How to complete this task:
Take each line of the entries below that contains "STEPPER" and copy it.

Version difference data:
==*==

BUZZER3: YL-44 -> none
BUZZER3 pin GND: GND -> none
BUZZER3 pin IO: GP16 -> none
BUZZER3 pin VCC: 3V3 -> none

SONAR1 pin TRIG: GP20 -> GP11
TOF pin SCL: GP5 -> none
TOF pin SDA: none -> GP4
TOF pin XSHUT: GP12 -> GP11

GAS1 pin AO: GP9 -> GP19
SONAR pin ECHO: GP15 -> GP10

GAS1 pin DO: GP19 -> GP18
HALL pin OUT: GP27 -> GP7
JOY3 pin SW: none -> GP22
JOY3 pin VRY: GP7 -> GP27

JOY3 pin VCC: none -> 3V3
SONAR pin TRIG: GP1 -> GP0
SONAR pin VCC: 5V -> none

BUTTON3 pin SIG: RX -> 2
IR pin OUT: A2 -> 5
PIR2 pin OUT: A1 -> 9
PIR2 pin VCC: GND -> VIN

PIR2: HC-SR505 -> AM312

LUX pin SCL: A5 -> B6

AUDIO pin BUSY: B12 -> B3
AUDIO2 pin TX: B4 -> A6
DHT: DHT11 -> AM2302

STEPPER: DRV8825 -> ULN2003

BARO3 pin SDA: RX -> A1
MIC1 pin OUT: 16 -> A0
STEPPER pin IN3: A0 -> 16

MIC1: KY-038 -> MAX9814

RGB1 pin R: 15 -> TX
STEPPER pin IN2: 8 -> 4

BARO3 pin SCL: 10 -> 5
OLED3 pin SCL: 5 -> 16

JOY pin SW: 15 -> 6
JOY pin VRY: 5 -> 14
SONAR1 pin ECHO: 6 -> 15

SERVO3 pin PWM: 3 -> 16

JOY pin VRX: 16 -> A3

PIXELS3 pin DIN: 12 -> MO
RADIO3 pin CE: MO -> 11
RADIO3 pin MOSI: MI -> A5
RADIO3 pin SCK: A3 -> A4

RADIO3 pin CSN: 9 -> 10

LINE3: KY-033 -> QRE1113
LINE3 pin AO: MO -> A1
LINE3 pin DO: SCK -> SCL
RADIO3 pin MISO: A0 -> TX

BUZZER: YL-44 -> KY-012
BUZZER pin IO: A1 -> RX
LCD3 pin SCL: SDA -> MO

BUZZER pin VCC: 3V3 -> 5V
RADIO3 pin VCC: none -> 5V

==*==

The completed task:
STEPPER: DRV8825 -> ULN2003
STEPPER pin IN3: A0 -> 16
STEPPER pin IN2: 8 -> 4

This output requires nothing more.